= Before-and-after change records =

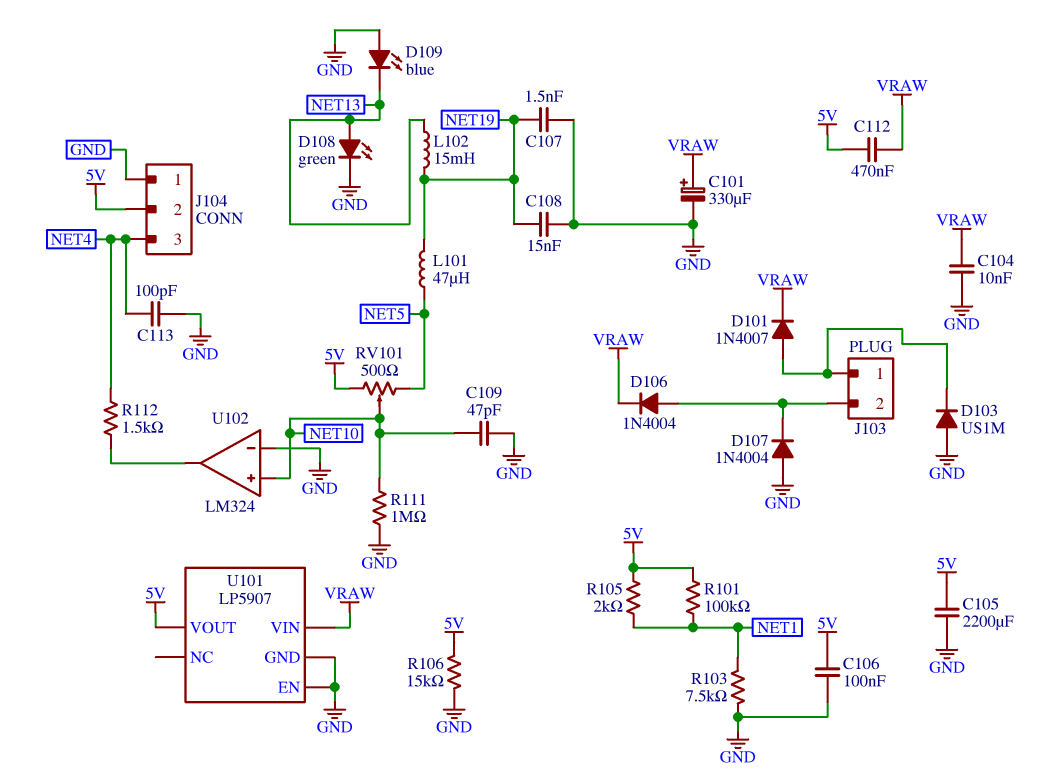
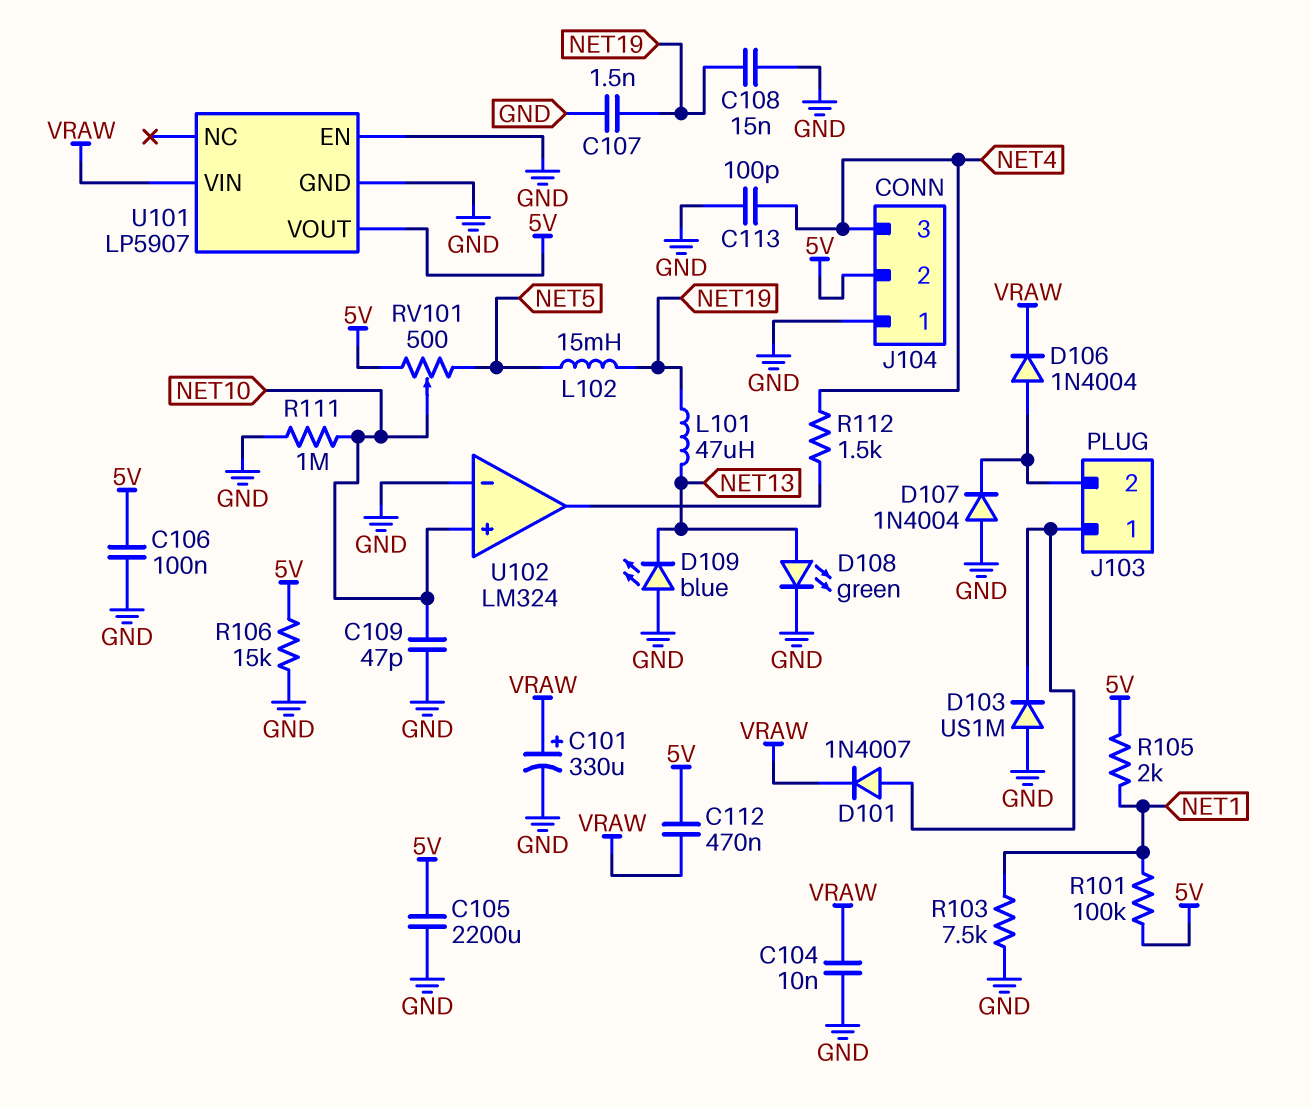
L101: 47uH (NET5, NET19) -> 47uH (NET13, NET19)
L102: 15mH (NET13, NET19) -> 15mH (NET5, NET19)

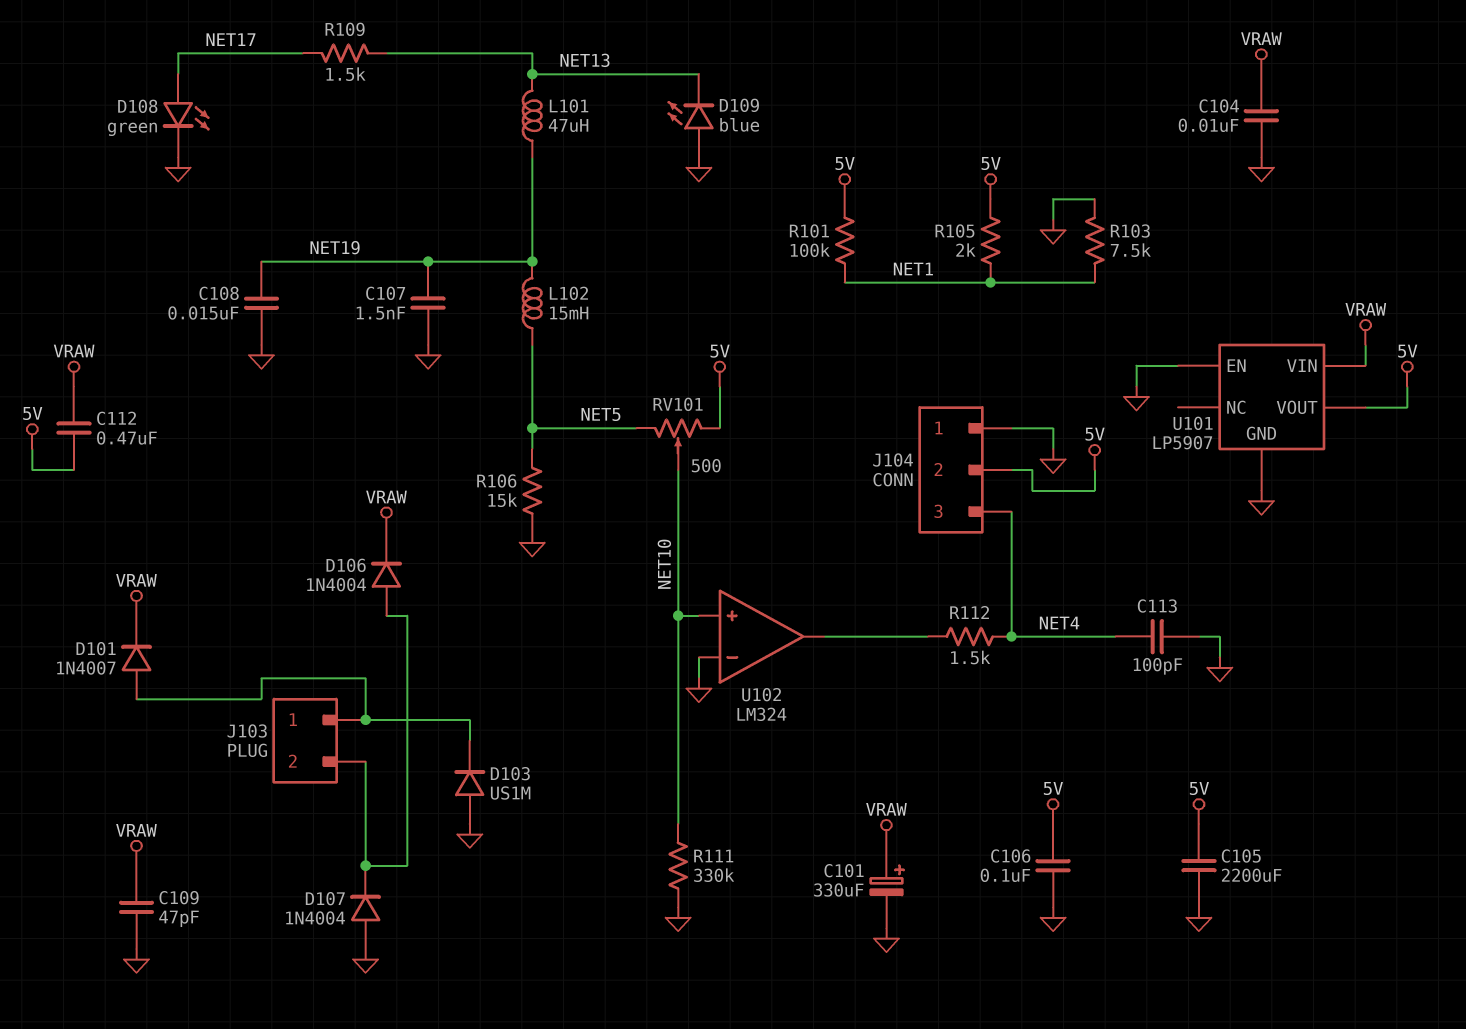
C109: 47pF (GND, NET10) -> 47pF (GND, VRAW)
D108: LED green (A NET13, K GND) -> LED green (A NET17, K GND)
R106: 15k (5V, GND) -> 15k (GND, NET5)
R109: none -> 1.5k (NET13, NET17)
R111: 1M (GND, NET10) -> 330k (GND, NET10)

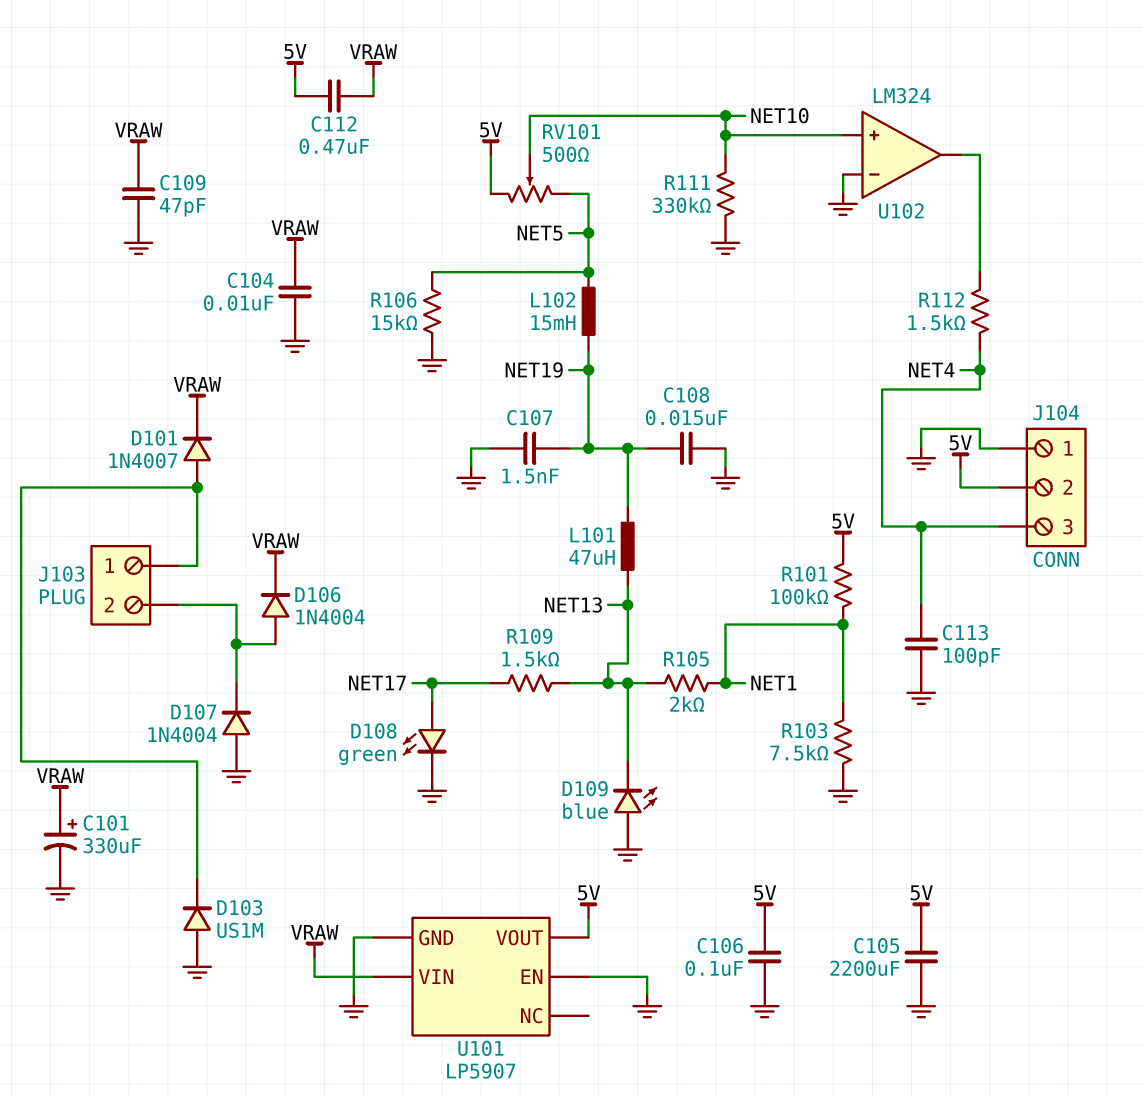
R105: 2k (5V, NET1) -> 2k (NET1, NET13)

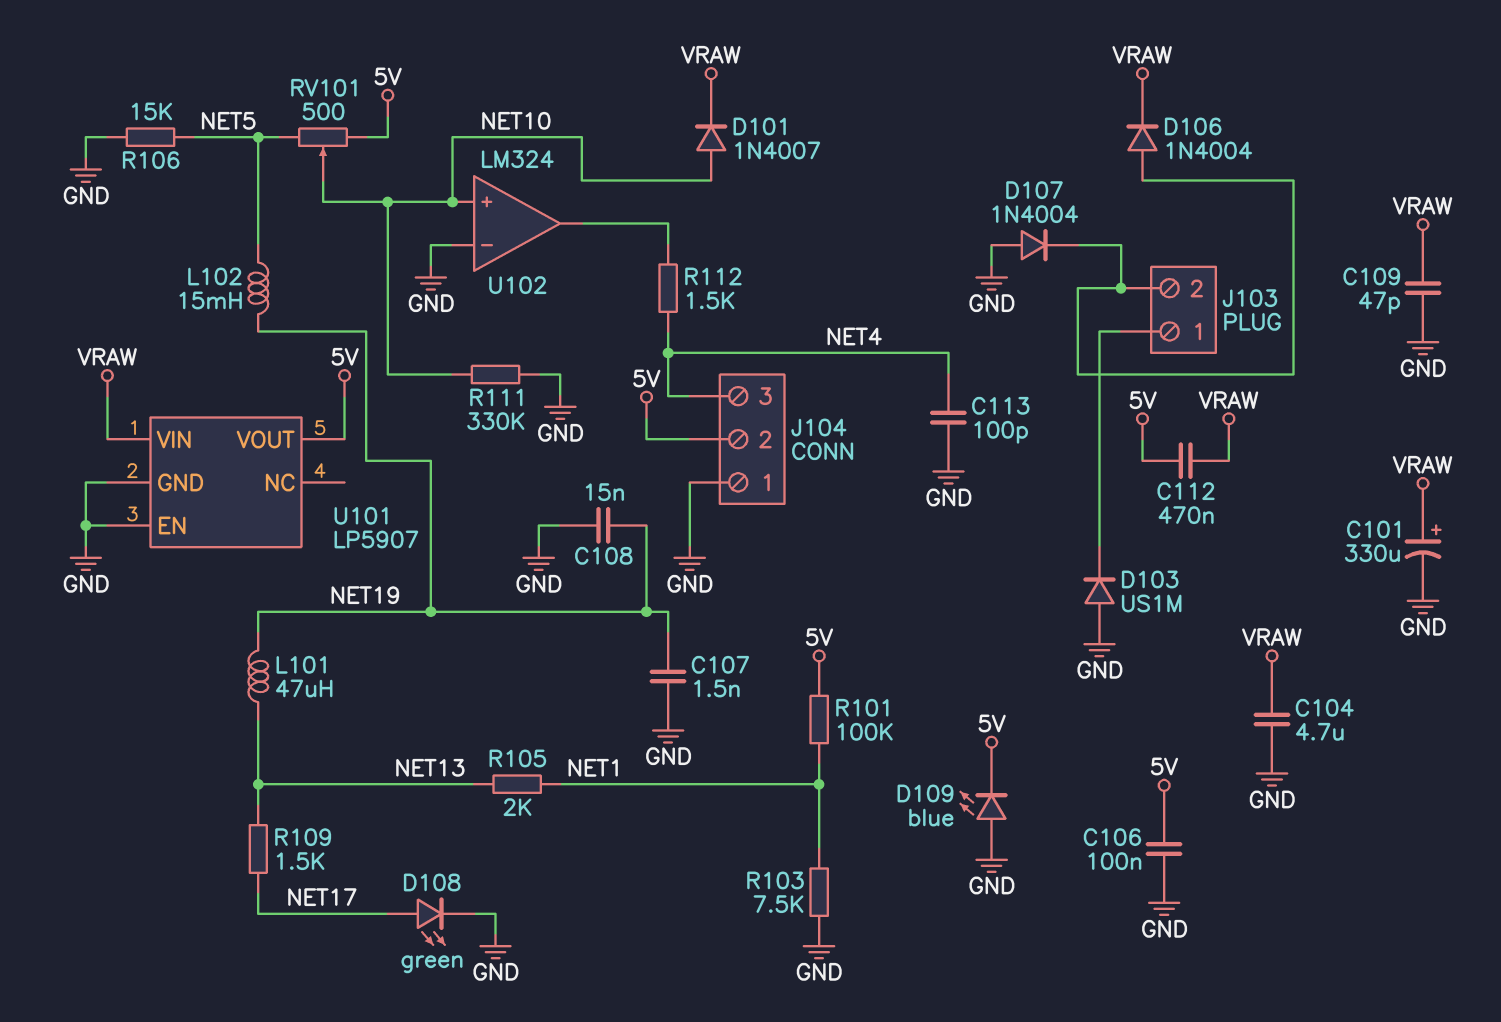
C104: 10nF (GND, VRAW) -> 4.7uF (GND, VRAW)
C105: 2200uF (5V, GND) -> none
D101: diode 1N4007 (A J103/1, K VRAW) -> diode 1N4007 (A NET10, K VRAW)
D109: LED blue (A GND, K NET13) -> LED blue (A GND, K 5V)

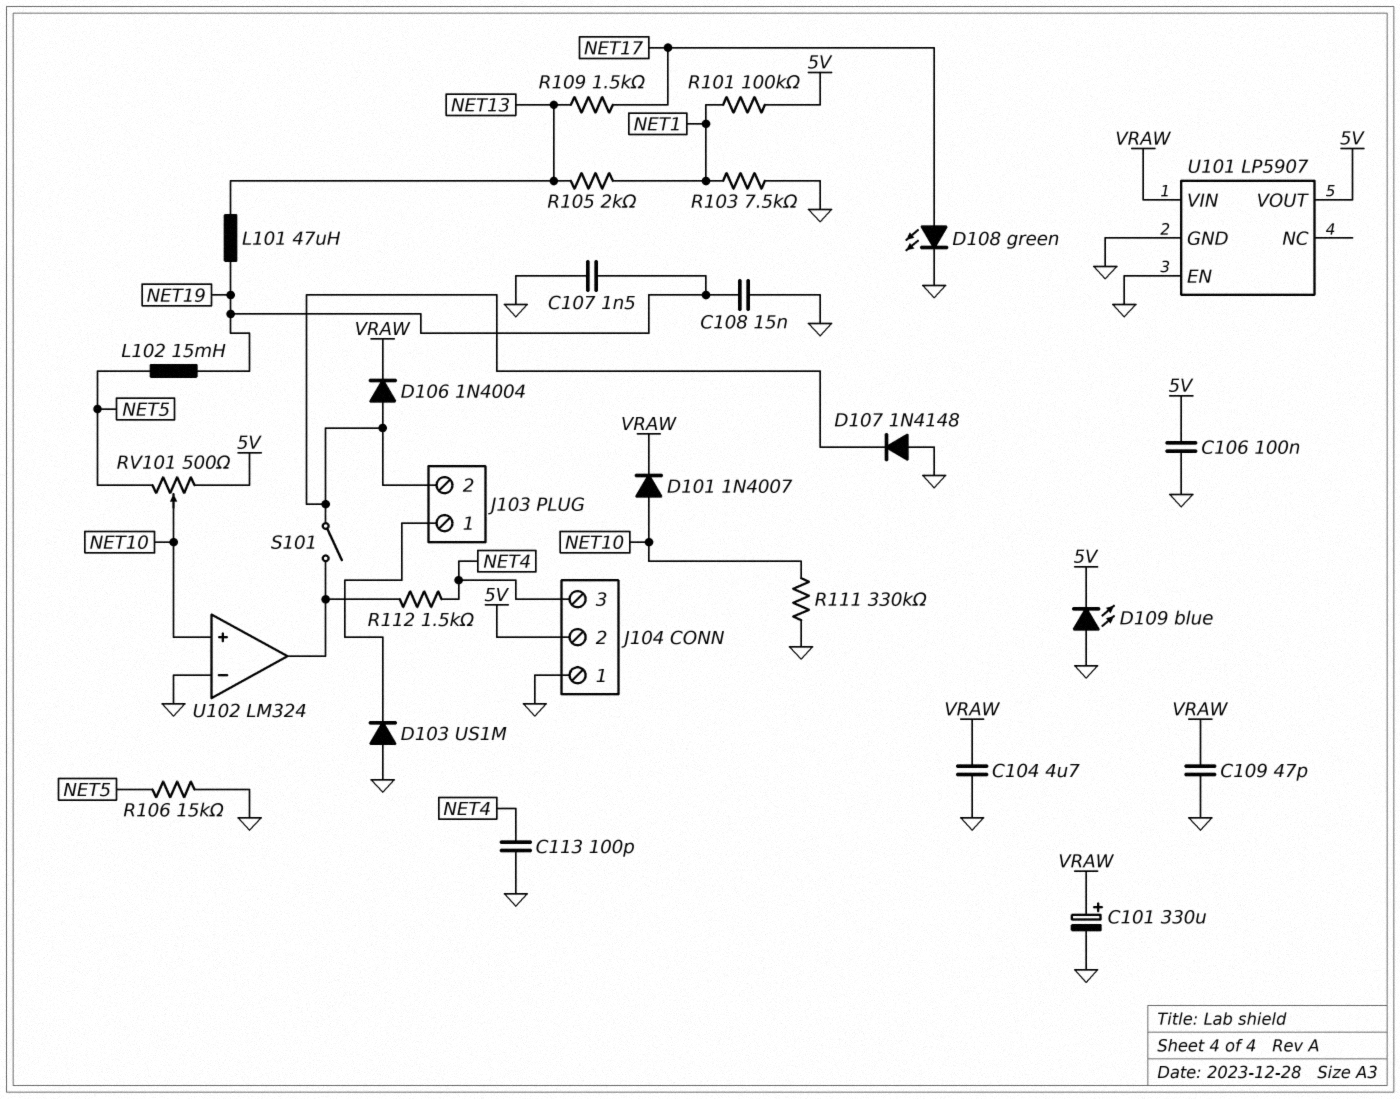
C112: 470nF (5V, VRAW) -> none
D107: diode 1N4004 (A GND, K J103/2) -> diode 1N4148 (A GND, K J103/2)
S101: none -> switch (J103/2, U102/out)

= Your assignment =
Return all lines from the data above with "diode" in them.

= Answer to this task =
D101: diode 1N4007 (A J103/1, K VRAW) -> diode 1N4007 (A NET10, K VRAW)
D107: diode 1N4004 (A GND, K J103/2) -> diode 1N4148 (A GND, K J103/2)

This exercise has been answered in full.